Material to process:
---
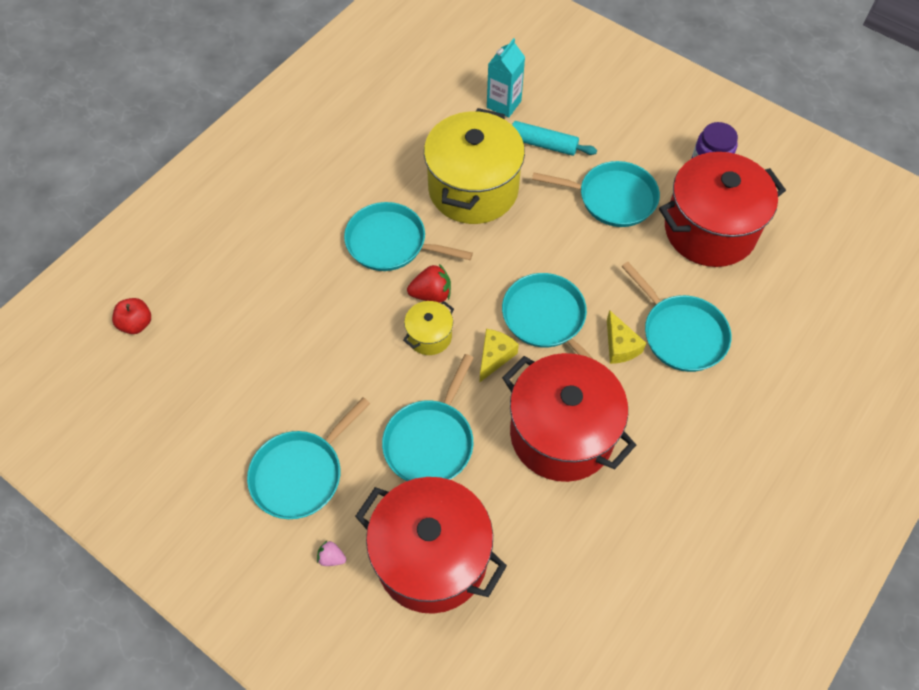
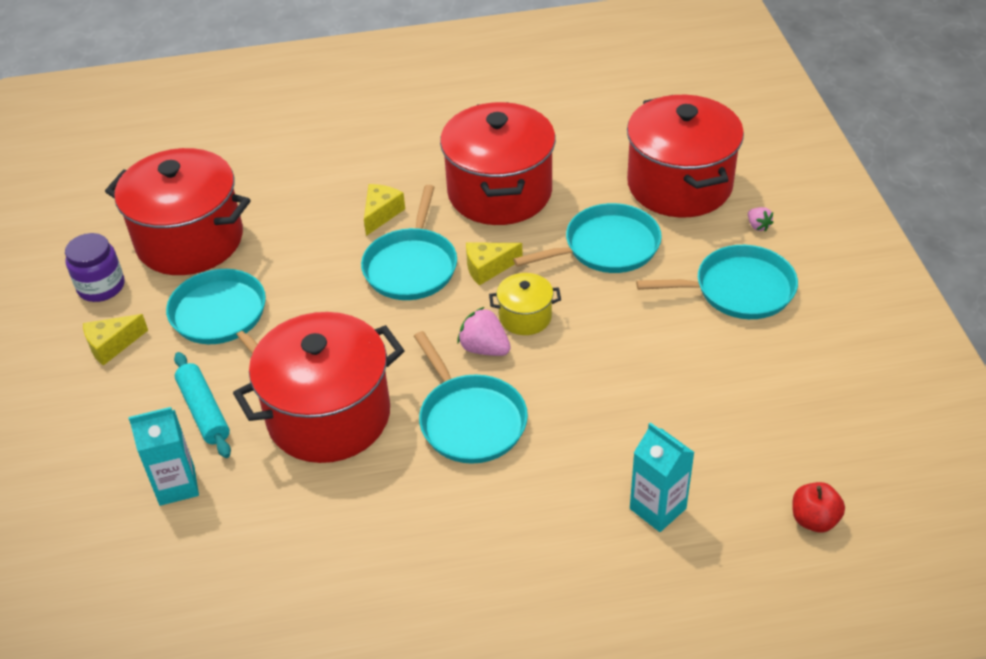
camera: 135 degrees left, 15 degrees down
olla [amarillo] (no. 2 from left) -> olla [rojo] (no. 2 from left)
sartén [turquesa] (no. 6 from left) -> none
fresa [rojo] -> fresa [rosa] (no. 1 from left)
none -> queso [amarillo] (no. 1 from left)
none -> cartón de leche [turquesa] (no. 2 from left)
---
What you have to do: Report all lines of the data above that include the string "amarillo".

Response below:
olla [amarillo] (no. 2 from left) -> olla [rojo] (no. 2 from left)
none -> queso [amarillo] (no. 1 from left)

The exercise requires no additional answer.